(Data records)
====

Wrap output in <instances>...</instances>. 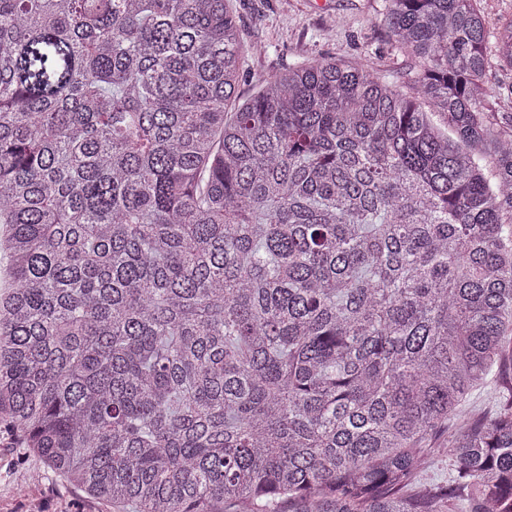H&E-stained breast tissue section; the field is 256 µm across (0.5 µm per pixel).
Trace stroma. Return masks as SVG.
Instances as JSON below:
<instances>
[{"label": "stroma", "mask_w": 512, "mask_h": 512, "mask_svg": "<svg viewBox=\"0 0 512 512\" xmlns=\"http://www.w3.org/2000/svg\"><path fill=\"white\" fill-rule=\"evenodd\" d=\"M249 54L248 81L239 93L293 62L332 59L345 65L373 57L399 90H407L409 63L393 49L382 0H232ZM12 432H0V512H127L88 498L80 489L48 478L40 460L21 459Z\"/></svg>", "instance_id": "obj_1"}]
</instances>
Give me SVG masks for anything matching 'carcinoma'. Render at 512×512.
<instances>
[{"label": "carcinoma", "mask_w": 512, "mask_h": 512, "mask_svg": "<svg viewBox=\"0 0 512 512\" xmlns=\"http://www.w3.org/2000/svg\"><path fill=\"white\" fill-rule=\"evenodd\" d=\"M385 22L410 93L304 60L243 100L229 0H0V419L49 477L133 512H512V18ZM512 84V71L493 66L486 77L488 93L496 99V112H501L505 121L512 116V96L500 94V89Z\"/></svg>", "instance_id": "obj_1"}]
</instances>
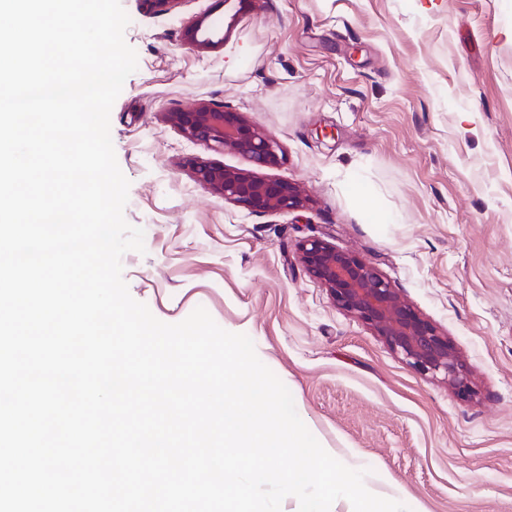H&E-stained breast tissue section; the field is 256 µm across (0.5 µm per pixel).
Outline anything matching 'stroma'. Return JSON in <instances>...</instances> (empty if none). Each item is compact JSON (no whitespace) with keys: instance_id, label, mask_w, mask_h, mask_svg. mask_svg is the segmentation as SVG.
<instances>
[{"instance_id":"obj_1","label":"stroma","mask_w":512,"mask_h":512,"mask_svg":"<svg viewBox=\"0 0 512 512\" xmlns=\"http://www.w3.org/2000/svg\"><path fill=\"white\" fill-rule=\"evenodd\" d=\"M138 68L110 114L130 182L131 296L166 323L204 307L248 335L334 458L411 512H512V0H121ZM209 14L225 39L185 27ZM203 100L274 137L278 165L189 141L166 112ZM195 162L299 184L256 213ZM368 184L378 209L352 191ZM319 238L373 265L444 333L463 396L417 372L303 266Z\"/></svg>"}]
</instances>
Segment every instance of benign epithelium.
<instances>
[{
	"instance_id": "7a95c632",
	"label": "benign epithelium",
	"mask_w": 512,
	"mask_h": 512,
	"mask_svg": "<svg viewBox=\"0 0 512 512\" xmlns=\"http://www.w3.org/2000/svg\"><path fill=\"white\" fill-rule=\"evenodd\" d=\"M203 23L200 19L188 28L187 44L196 48L213 44ZM165 118L193 142L244 155L261 167L278 164L279 143L239 112L196 102L165 113ZM193 174L212 193L252 212H285L305 204L298 185L276 177L258 178L224 165L201 163L193 165ZM298 251L336 306L371 325L408 365L423 374H443L461 395L473 392L470 374L448 337L422 318L375 267L318 238L300 242Z\"/></svg>"
}]
</instances>
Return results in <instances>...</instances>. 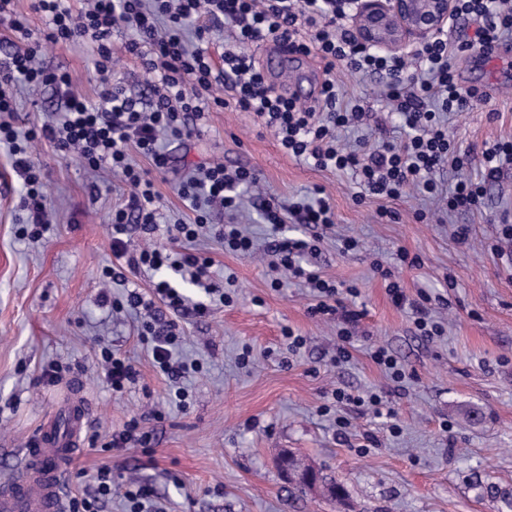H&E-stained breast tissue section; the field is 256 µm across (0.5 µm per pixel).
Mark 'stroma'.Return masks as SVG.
Masks as SVG:
<instances>
[{
	"instance_id": "1",
	"label": "stroma",
	"mask_w": 512,
	"mask_h": 512,
	"mask_svg": "<svg viewBox=\"0 0 512 512\" xmlns=\"http://www.w3.org/2000/svg\"><path fill=\"white\" fill-rule=\"evenodd\" d=\"M125 39L124 31L112 34V76L136 98L150 100L153 77L122 53ZM42 58L72 71L76 93L95 99L97 74L85 47L50 46ZM334 74L344 98L382 120L387 139L402 137V120L388 111L374 80L354 78L341 66ZM458 74L463 83L490 91L491 101L450 117L448 133L457 147L479 153L512 140V50H501L490 65L464 56ZM168 150L191 163L254 169L264 188L282 198L324 188L335 222L322 231L320 251L309 263L358 288L345 300L360 314L347 326L350 362L332 365L337 322L309 314L312 300L299 282L272 287L260 252L232 253L215 239L196 241L214 261L215 281L234 280L228 305L184 284L185 305L173 311L153 293L156 272L129 271L124 281L104 283L103 268L122 265L112 255L111 220L128 189L115 180L93 194L79 163L62 158L47 141L35 144L32 154L55 220L42 241L23 239L22 182L0 148V179L8 183L0 194V483L13 478L40 421L54 415L77 383L91 407L88 433L120 430L135 417L153 436L152 455L134 448L114 467L104 512H127L122 487L133 479L152 485L161 512H336L324 497L299 493L284 481L277 467L283 449L332 474L347 492V512H507L504 501L484 489L512 493V240L501 234L502 222L512 223V170L487 183L481 212L455 213L437 224L416 221V212H433L437 202L412 190L390 202L397 220L378 219V200L355 202L351 175L289 157L273 131L248 112L213 109L191 149L174 140ZM178 179L175 172L154 177L162 219L154 242H163L168 222L193 217L174 189ZM460 224L470 228L464 245L453 238ZM347 237L359 241L358 250L342 252ZM400 249L418 264L395 263ZM376 260L392 264L409 298L430 297L446 336L428 342L417 335L409 308L395 306L374 276ZM134 288L163 318L176 321L180 356L201 365L177 383L187 391L186 407L173 400L177 384L153 366L139 336V312L116 314L100 302L101 294L120 299ZM200 303L208 308L202 316L195 312ZM287 328L307 340L288 366L282 363ZM104 344L133 363L138 386L120 394L107 387ZM375 345L389 348L412 372L404 389H395L372 361ZM245 348L251 363L244 368L238 356ZM51 360L72 366V373L40 382ZM337 387L355 395L378 392L385 415L350 406V427H337L335 413L322 410ZM466 407L480 410L479 422L463 418ZM393 423L399 433L390 432Z\"/></svg>"
}]
</instances>
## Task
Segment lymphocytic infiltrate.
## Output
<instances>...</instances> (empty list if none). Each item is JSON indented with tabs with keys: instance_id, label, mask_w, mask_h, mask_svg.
I'll list each match as a JSON object with an SVG mask.
<instances>
[{
	"instance_id": "f902f5d3",
	"label": "lymphocytic infiltrate",
	"mask_w": 512,
	"mask_h": 512,
	"mask_svg": "<svg viewBox=\"0 0 512 512\" xmlns=\"http://www.w3.org/2000/svg\"><path fill=\"white\" fill-rule=\"evenodd\" d=\"M30 9L45 20L40 40L0 54V145L8 146L24 188L21 208L26 218L21 235L41 238L52 222L42 169L31 156L32 142L44 139L63 156L75 157L87 171L107 172L130 186L126 203L112 211L111 243L113 255L124 259L129 270L170 269L205 284L207 292L225 304L231 296L212 281L213 259L191 244L205 234L231 252L255 250L241 222L239 194L240 187L257 185L254 170L229 168L220 162L194 165L191 174L175 185L178 196L193 211V220L169 225L163 244L137 249L127 237L132 224L148 235L156 229L152 175L171 167L165 141L197 138L205 113L213 108L253 113L274 130L284 153L321 170L352 174L359 202L369 197L395 199L413 186L437 197L448 211L473 212L482 205L486 182L512 166V141L494 143L477 158L472 151L457 148L447 125L439 120L440 113L466 112L488 103L487 92L460 83L456 62L462 54L499 48L512 39V0H455L457 18L472 21L474 34L461 42L443 37L417 47L412 59L426 71L420 81L409 75L410 59L380 54L358 43L343 15L337 14L336 0H83L77 10L70 0H31ZM121 29L130 34L125 53L141 60L155 77L150 106H140L124 86L112 80V33ZM216 31L225 34L224 50L217 58L210 51ZM270 40L288 41L302 56L322 63L324 78L314 100L299 102L270 83L252 53ZM58 44L90 47L98 75L95 100L75 93L70 71L43 66V46ZM339 65L351 75L376 79L408 130L405 138L382 139L372 146L363 141L355 147L341 140V129L365 126L368 114L361 105L341 101L331 76ZM22 84L31 90L51 87L57 99V121L20 130L15 123L14 91ZM223 84L230 87L225 98L214 93ZM136 153L150 160L151 169L133 161ZM448 165L461 173L477 166L481 173L475 179L462 174L446 193L436 174ZM253 203L272 228L265 244L272 270L288 272L310 288L315 299L310 315L326 320L339 317L345 325L356 321L358 312L343 309L341 297L357 295V288L341 287L303 264L304 256L316 254V240L278 233L288 220L333 224L327 198L317 195L306 203L287 204L263 193ZM372 270L384 280L392 302L409 307L420 336L430 341L444 336L446 329L429 308L428 296L408 300L389 268L377 261ZM127 307L150 313L142 337L151 346L157 372L172 380L185 377L189 365L174 357L181 343L176 324L152 313L151 303L136 291L127 292L116 305L120 311Z\"/></svg>"
}]
</instances>
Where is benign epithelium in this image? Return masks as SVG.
I'll list each match as a JSON object with an SVG mask.
<instances>
[{
    "label": "benign epithelium",
    "instance_id": "benign-epithelium-1",
    "mask_svg": "<svg viewBox=\"0 0 512 512\" xmlns=\"http://www.w3.org/2000/svg\"><path fill=\"white\" fill-rule=\"evenodd\" d=\"M346 7L357 40L393 55L446 31L455 0H348Z\"/></svg>",
    "mask_w": 512,
    "mask_h": 512
}]
</instances>
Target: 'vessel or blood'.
Here are the masks:
<instances>
[{
  "label": "vessel or blood",
  "instance_id": "obj_1",
  "mask_svg": "<svg viewBox=\"0 0 512 512\" xmlns=\"http://www.w3.org/2000/svg\"><path fill=\"white\" fill-rule=\"evenodd\" d=\"M62 414L67 432L58 433L55 418L45 419L23 450L13 479L0 485V512H64L67 469L83 443L90 408L77 399Z\"/></svg>",
  "mask_w": 512,
  "mask_h": 512
}]
</instances>
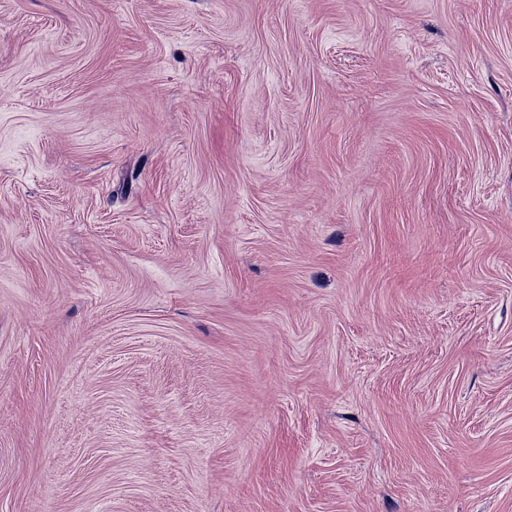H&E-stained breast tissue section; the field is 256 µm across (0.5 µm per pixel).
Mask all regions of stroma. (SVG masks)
Segmentation results:
<instances>
[{
	"instance_id": "35a3bbf8",
	"label": "stroma",
	"mask_w": 512,
	"mask_h": 512,
	"mask_svg": "<svg viewBox=\"0 0 512 512\" xmlns=\"http://www.w3.org/2000/svg\"><path fill=\"white\" fill-rule=\"evenodd\" d=\"M0 512H512V0H0Z\"/></svg>"
}]
</instances>
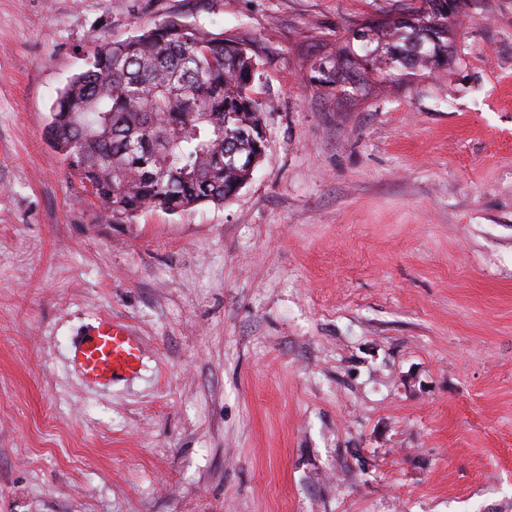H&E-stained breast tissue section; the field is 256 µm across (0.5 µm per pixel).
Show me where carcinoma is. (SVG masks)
<instances>
[{
    "label": "carcinoma",
    "mask_w": 512,
    "mask_h": 512,
    "mask_svg": "<svg viewBox=\"0 0 512 512\" xmlns=\"http://www.w3.org/2000/svg\"><path fill=\"white\" fill-rule=\"evenodd\" d=\"M409 0L416 26L387 19L375 52L383 77L448 65L445 9ZM432 34L419 47L417 32ZM249 38L169 16L121 41H103L60 91L46 136L63 163L91 186L98 217L130 223L233 198L265 152L261 103L252 96Z\"/></svg>",
    "instance_id": "obj_1"
}]
</instances>
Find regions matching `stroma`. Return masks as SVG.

====

Task directions: Write the lines out verbatim, from the one with "Show me where carcinoma is. (SVG masks)" through the last line of the entries, and stop there.

Completed task:
Show me where carcinoma is. (SVG masks)
<instances>
[{
    "label": "carcinoma",
    "mask_w": 512,
    "mask_h": 512,
    "mask_svg": "<svg viewBox=\"0 0 512 512\" xmlns=\"http://www.w3.org/2000/svg\"><path fill=\"white\" fill-rule=\"evenodd\" d=\"M409 0L416 26L387 19L375 52L383 77L448 65L445 9ZM432 34L419 47L417 32ZM249 38L169 16L121 41H103L60 91L46 136L63 163L91 186L98 217L130 223L233 198L265 152L261 103L252 96Z\"/></svg>",
    "instance_id": "obj_1"
}]
</instances>
Find regions matching `stroma`. Return masks as SVG.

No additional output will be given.